[Saved data entries]
%%

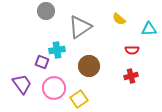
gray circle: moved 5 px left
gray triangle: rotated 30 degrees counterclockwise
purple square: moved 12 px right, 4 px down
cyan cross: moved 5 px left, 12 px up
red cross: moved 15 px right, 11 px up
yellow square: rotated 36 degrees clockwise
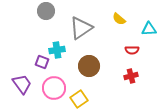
gray triangle: moved 1 px right, 1 px down
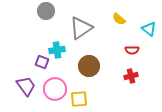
cyan triangle: rotated 42 degrees clockwise
purple trapezoid: moved 4 px right, 2 px down
pink circle: moved 1 px right, 1 px down
yellow square: rotated 30 degrees clockwise
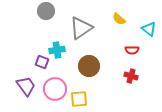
red cross: rotated 32 degrees clockwise
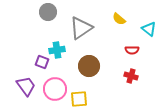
gray circle: moved 2 px right, 1 px down
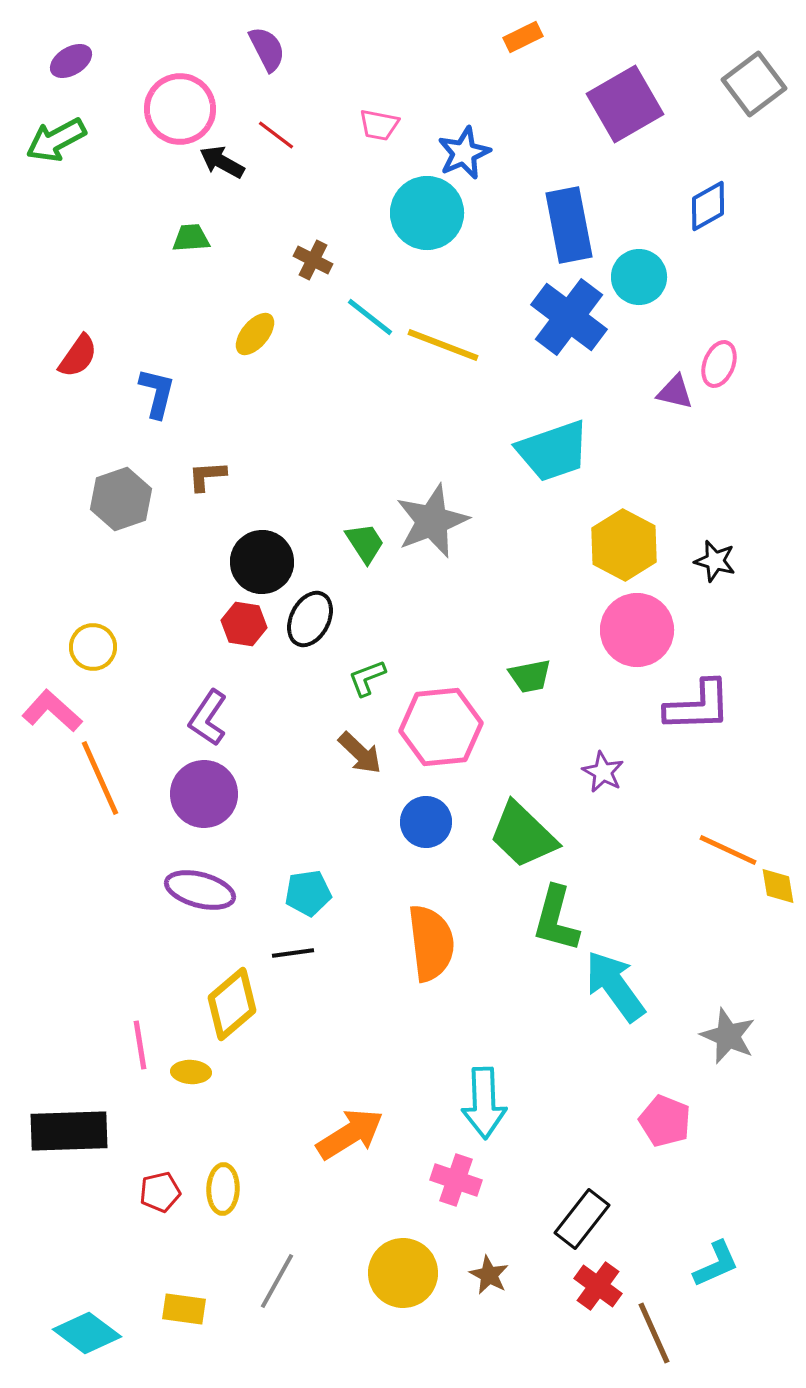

%%

### [GIVEN REQUEST]
Reproduce the lines of the material starting with the line that contains "cyan triangle: rotated 42 degrees clockwise" and continuing through the end of the material. Leave out the pictures.

### [FULL SOLUTION]
cyan triangle: rotated 42 degrees clockwise
purple trapezoid: moved 4 px right, 2 px down
pink circle: moved 1 px right, 1 px down
yellow square: rotated 30 degrees clockwise
red cross: rotated 32 degrees clockwise
gray circle: moved 2 px right, 1 px down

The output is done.